> _Task prompt_
What must be handed in is the entire listing, exactly as written, with no pictures.

> _Given material_
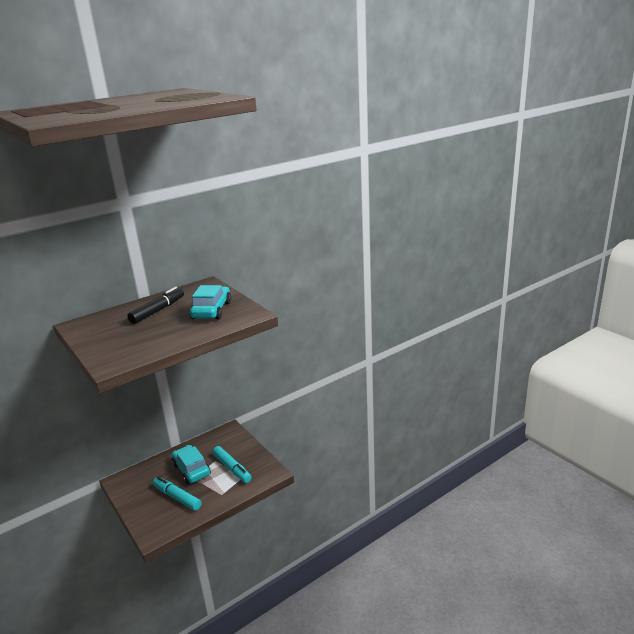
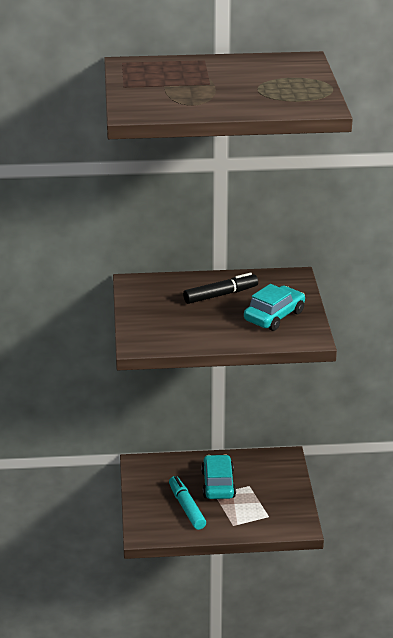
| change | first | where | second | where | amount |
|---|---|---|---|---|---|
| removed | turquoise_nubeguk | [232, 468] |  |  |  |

> _Response to the exercise_
| change | first | where | second | where | amount |
|---|---|---|---|---|---|
| removed | turquoise_nubeguk | [232, 468] |  |  |  |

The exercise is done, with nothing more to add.